WHAT TO WORK ON
Say how many lines in the records contain the string "none", giving the number by itself.

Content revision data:
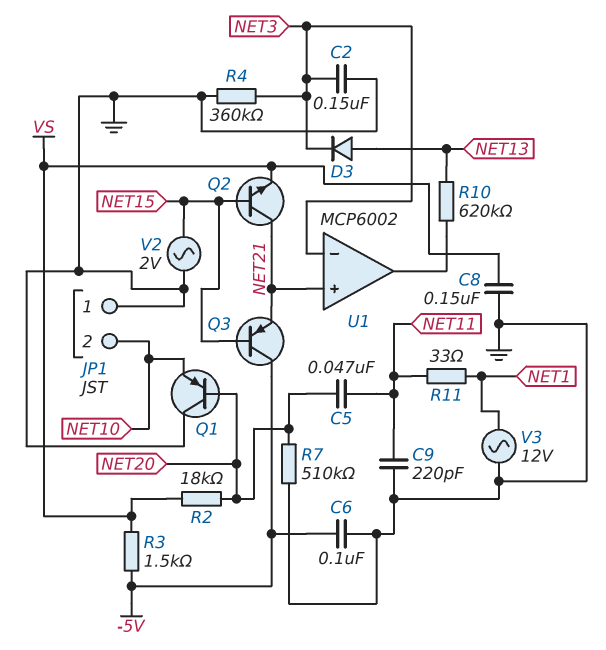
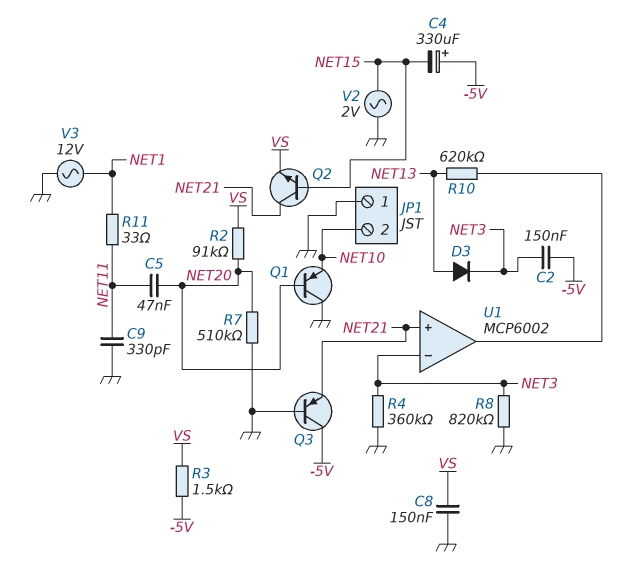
C2: 150nF (GND, NET3) -> 150nF (-5V, NET3)
C4: none -> 330uF (plus -5V, minus NET15)
C6: 100nF (-5V, GND) -> none
C9: 220pF (GND, NET11) -> 330pF (GND, NET11)
Q3: PNP (B NET15, C -5V, E NET21) -> PNP (B GND, C -5V, E NET21)
R2: 18k (NET20, VS) -> 91k (NET20, VS)
R8: none -> 820k (GND, NET3)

ANSWER AREA
3